_Brief_: Collect all lines below with the string "GREY".

_Data provided_:
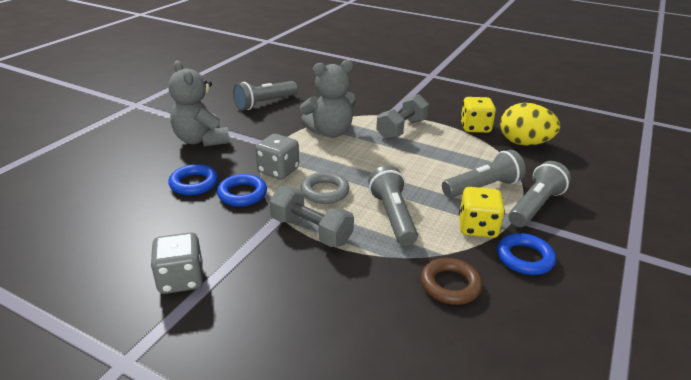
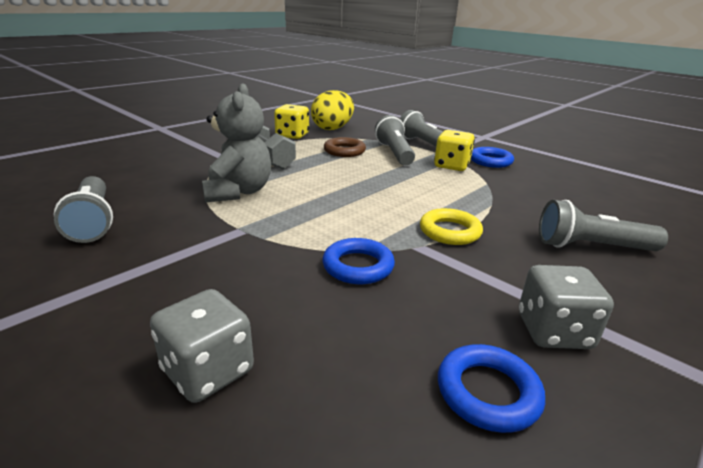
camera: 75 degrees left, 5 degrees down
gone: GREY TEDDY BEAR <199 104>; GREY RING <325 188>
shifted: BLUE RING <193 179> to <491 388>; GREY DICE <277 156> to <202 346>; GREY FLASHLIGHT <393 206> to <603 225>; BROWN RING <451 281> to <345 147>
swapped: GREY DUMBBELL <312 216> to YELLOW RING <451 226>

_Written solution_:
gone: GREY TEDDY BEAR <199 104>; GREY RING <325 188>
shifted: BLUE RING <193 179> to <491 388>; GREY DICE <277 156> to <202 346>; GREY FLASHLIGHT <393 206> to <603 225>; BROWN RING <451 281> to <345 147>
swapped: GREY DUMBBELL <312 216> to YELLOW RING <451 226>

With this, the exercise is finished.